[What the task requires] What you return should be only the lines in the entries below between the one holding "white egg [712,210,771,255]" and the one holding "camera: 10 degrees right, 0 degrees up", ends included, with every picture left out.
**** Extracted material
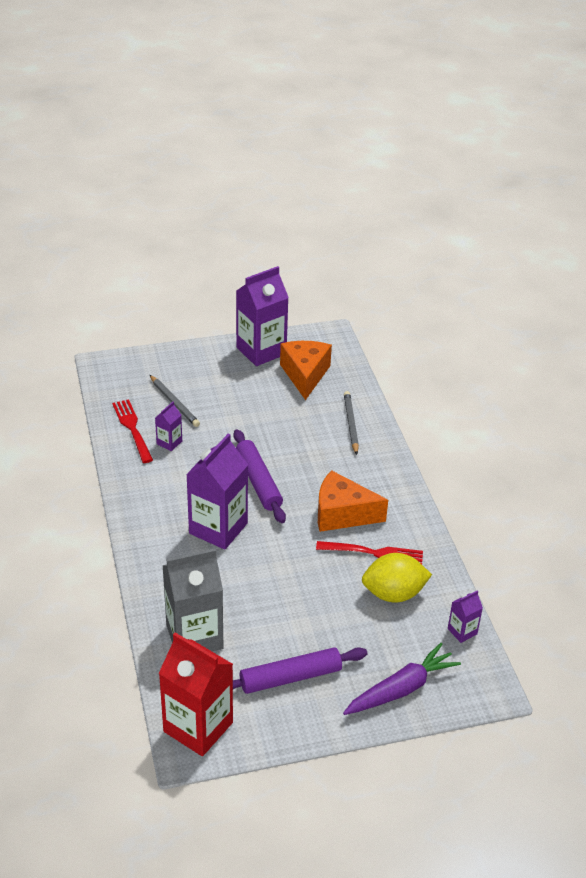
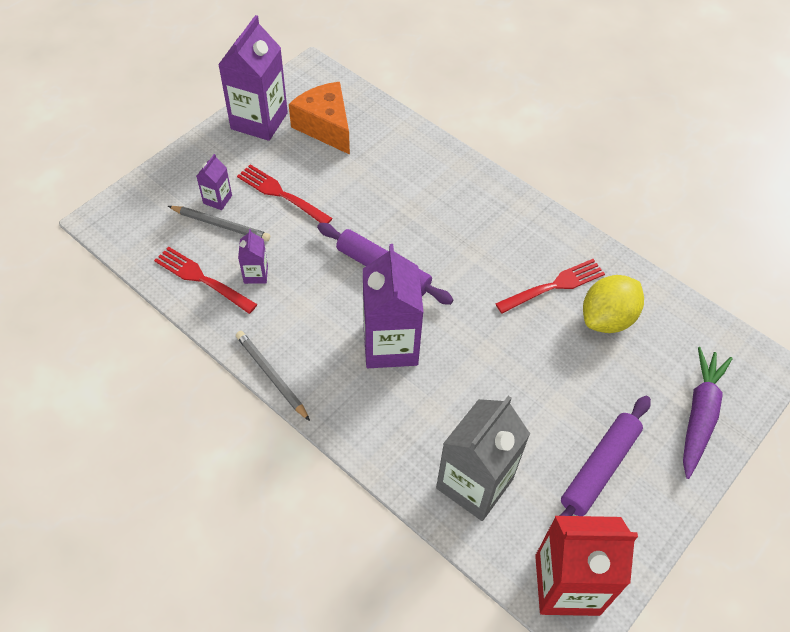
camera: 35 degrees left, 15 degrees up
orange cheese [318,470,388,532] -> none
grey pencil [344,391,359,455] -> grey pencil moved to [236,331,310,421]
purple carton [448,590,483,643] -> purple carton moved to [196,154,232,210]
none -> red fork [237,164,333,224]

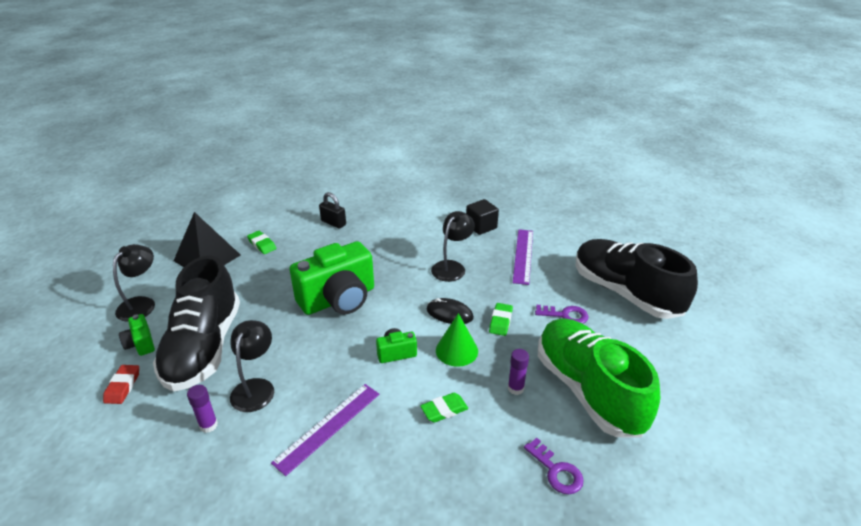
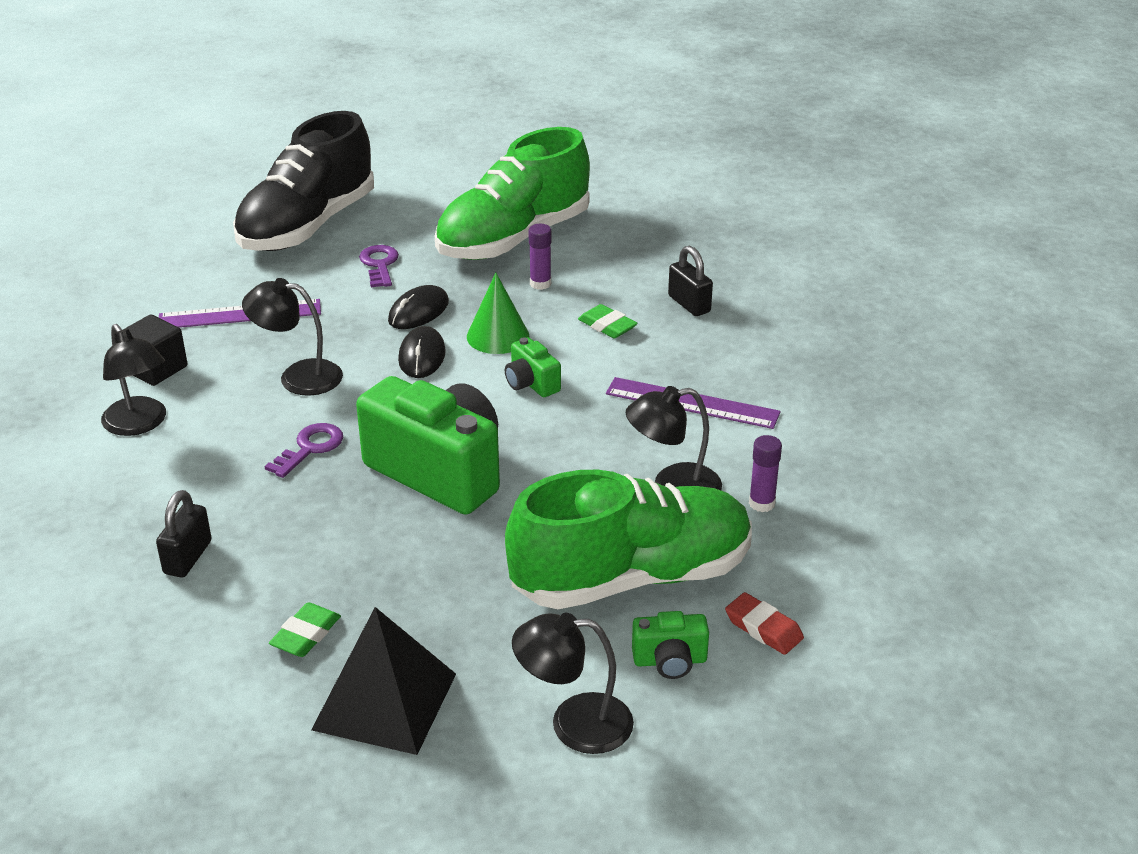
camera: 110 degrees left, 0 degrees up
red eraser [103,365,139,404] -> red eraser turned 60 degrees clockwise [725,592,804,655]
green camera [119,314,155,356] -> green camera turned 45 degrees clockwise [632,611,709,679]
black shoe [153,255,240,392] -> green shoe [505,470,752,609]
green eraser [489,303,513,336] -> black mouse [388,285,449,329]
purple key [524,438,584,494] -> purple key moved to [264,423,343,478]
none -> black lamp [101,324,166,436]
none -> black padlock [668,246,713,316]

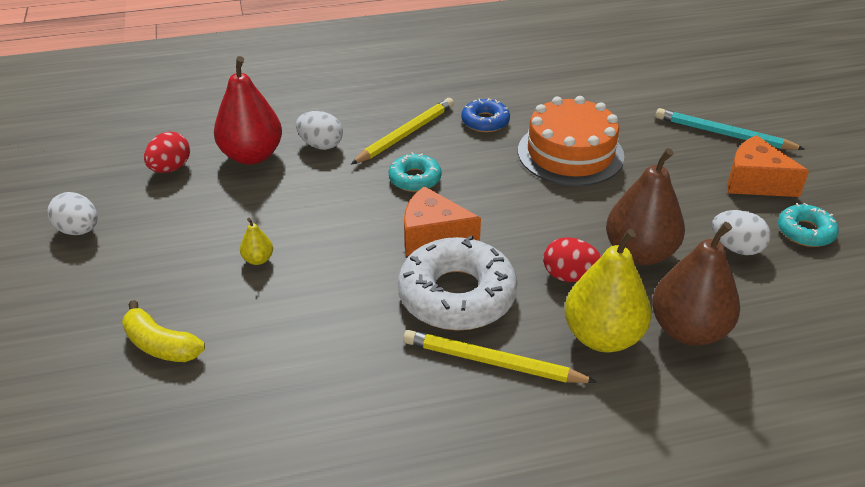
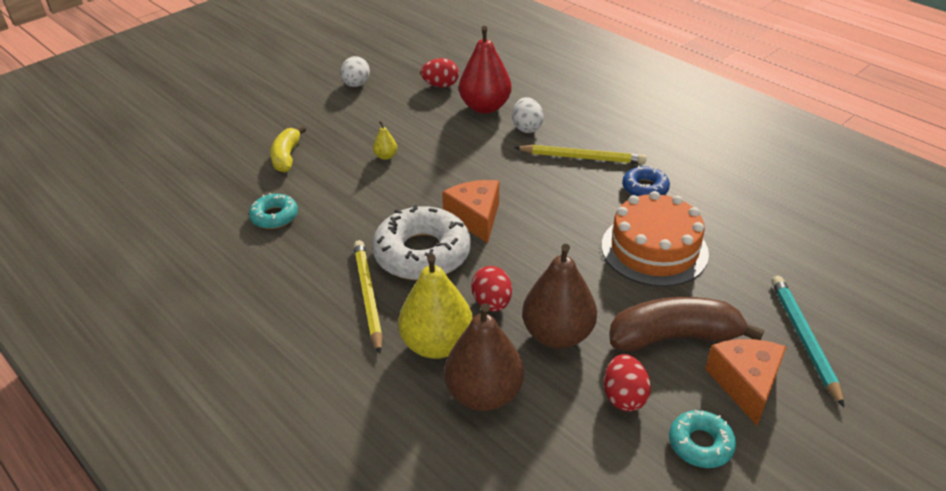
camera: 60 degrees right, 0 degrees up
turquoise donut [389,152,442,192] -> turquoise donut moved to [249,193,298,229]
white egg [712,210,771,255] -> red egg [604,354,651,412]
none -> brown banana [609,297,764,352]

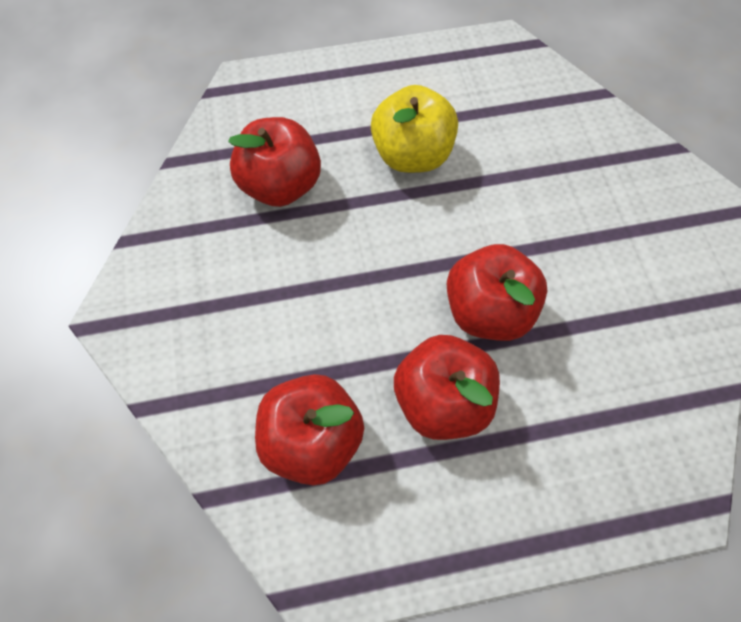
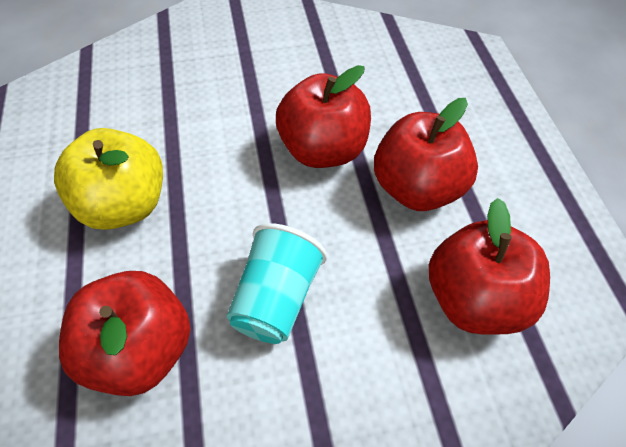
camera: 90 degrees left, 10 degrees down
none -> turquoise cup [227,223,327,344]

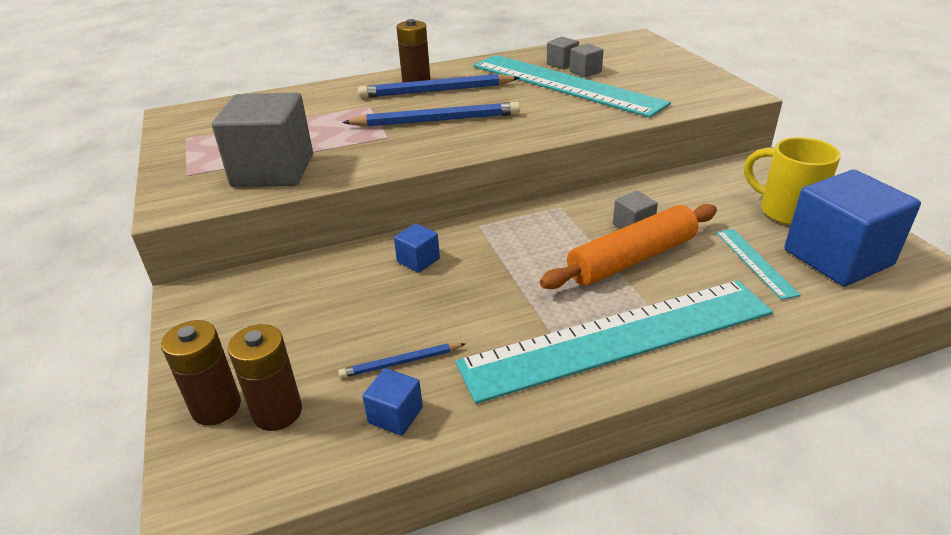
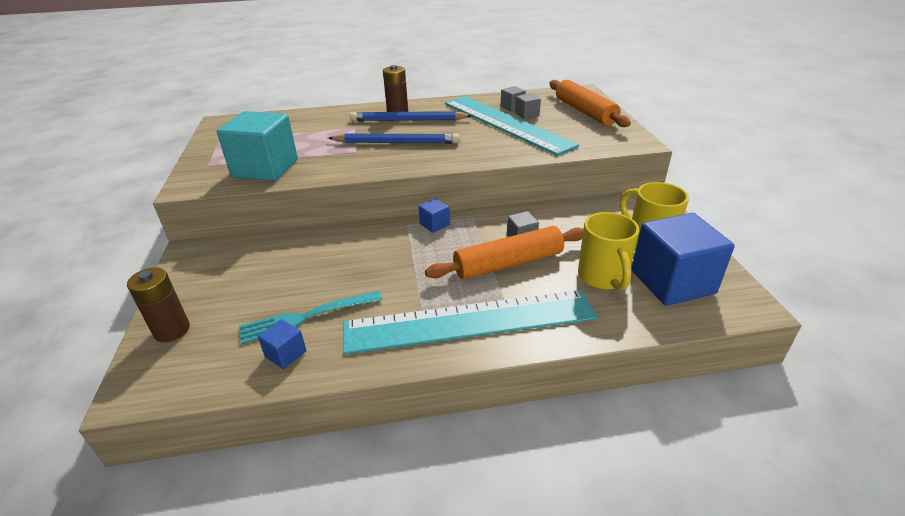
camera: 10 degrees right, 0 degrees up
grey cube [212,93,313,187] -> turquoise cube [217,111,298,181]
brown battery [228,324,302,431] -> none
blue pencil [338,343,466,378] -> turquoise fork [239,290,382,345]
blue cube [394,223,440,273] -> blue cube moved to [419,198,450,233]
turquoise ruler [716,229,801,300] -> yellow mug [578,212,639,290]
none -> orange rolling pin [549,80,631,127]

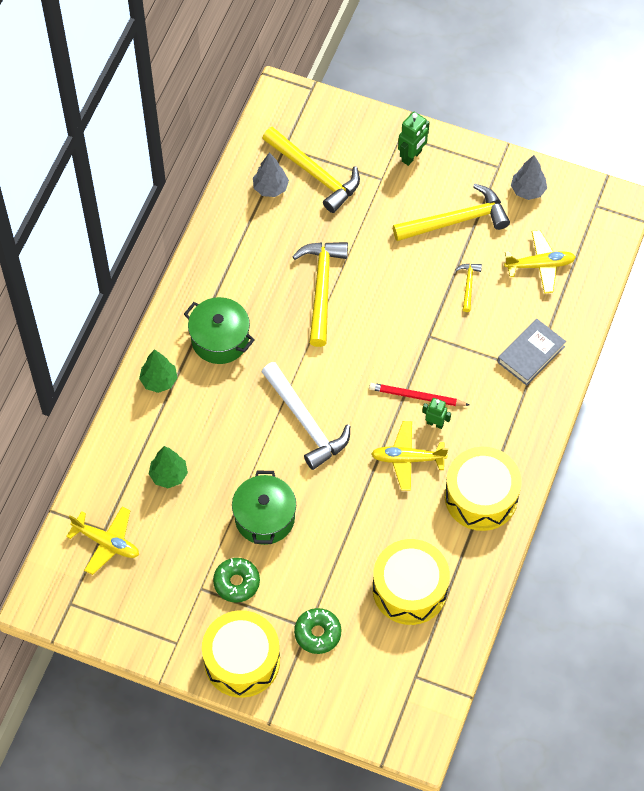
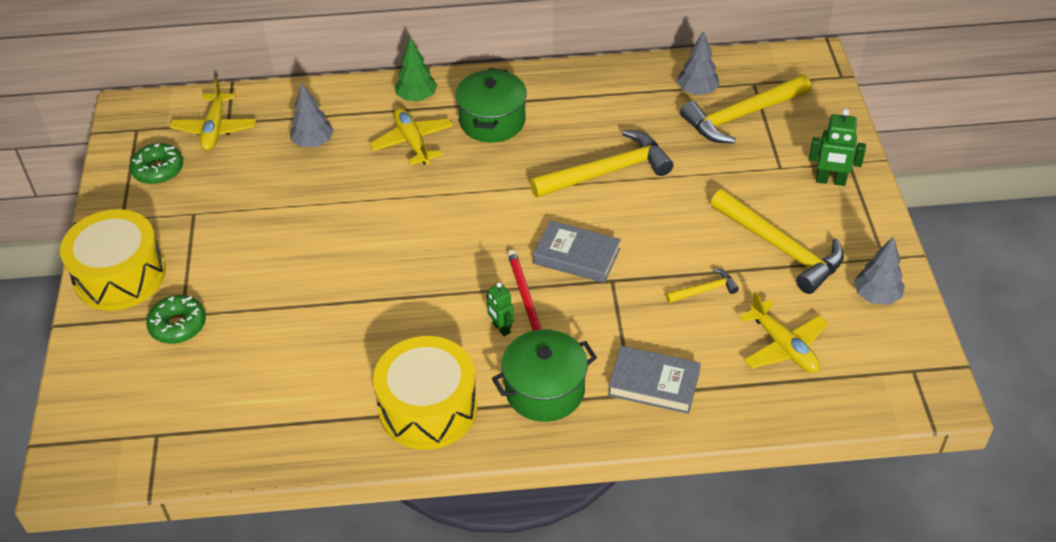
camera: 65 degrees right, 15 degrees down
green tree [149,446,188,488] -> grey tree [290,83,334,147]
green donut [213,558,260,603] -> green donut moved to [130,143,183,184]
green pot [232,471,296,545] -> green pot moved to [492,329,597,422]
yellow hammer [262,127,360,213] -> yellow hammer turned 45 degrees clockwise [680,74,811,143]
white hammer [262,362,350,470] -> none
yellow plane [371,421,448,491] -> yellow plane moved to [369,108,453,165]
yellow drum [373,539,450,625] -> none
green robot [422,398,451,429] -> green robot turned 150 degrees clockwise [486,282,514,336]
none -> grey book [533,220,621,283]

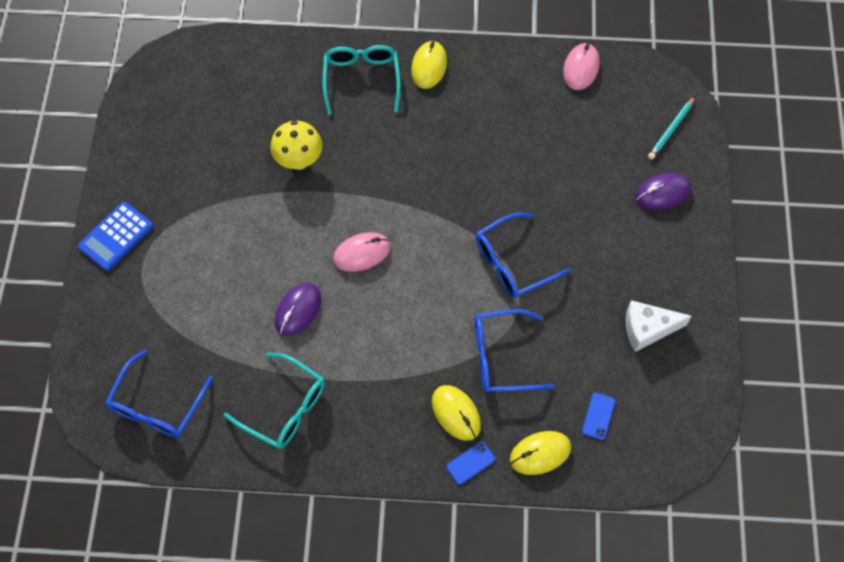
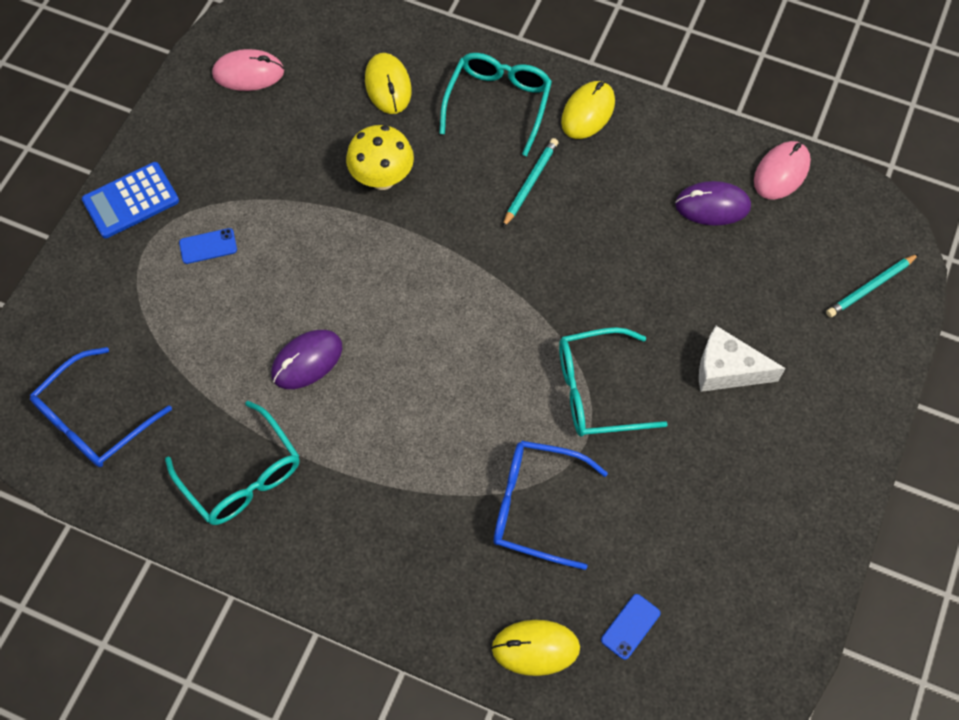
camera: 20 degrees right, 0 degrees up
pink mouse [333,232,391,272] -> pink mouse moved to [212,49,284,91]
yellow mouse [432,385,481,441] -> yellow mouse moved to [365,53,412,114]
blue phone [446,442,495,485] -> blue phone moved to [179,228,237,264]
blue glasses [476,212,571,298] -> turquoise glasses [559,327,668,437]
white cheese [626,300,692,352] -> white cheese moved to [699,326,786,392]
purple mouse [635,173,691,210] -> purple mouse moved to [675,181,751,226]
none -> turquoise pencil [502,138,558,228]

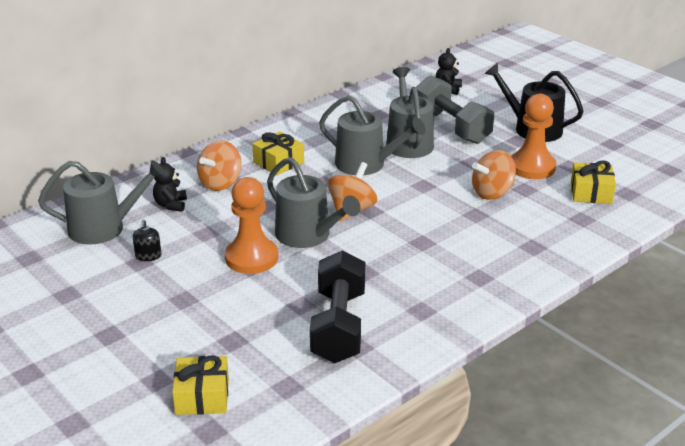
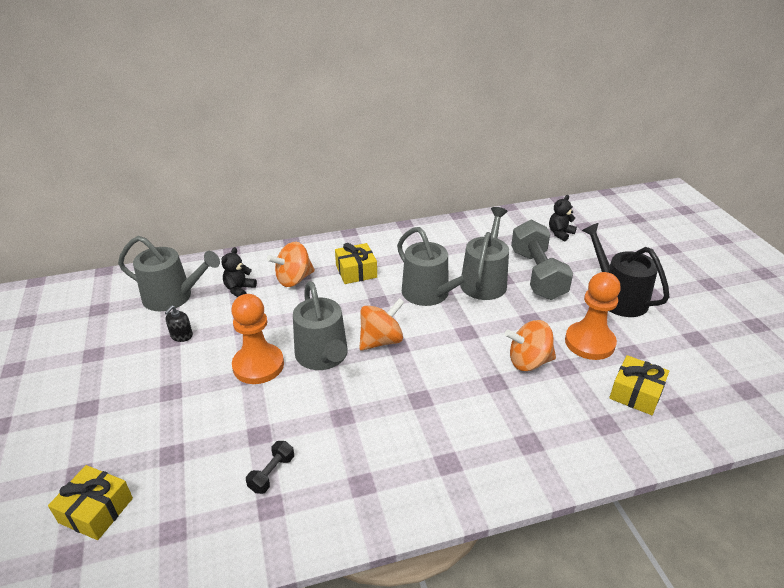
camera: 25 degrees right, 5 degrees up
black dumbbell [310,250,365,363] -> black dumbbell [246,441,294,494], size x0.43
********
[Result below]
white egg [712,210,771,255] -> red egg [604,354,651,412]
none -> brown banana [609,297,764,352]

camera: 90 degrees left, 10 degrees down
none -> turquoise cup [227,223,327,344]

camera: 10 degrees right, 0 degrees up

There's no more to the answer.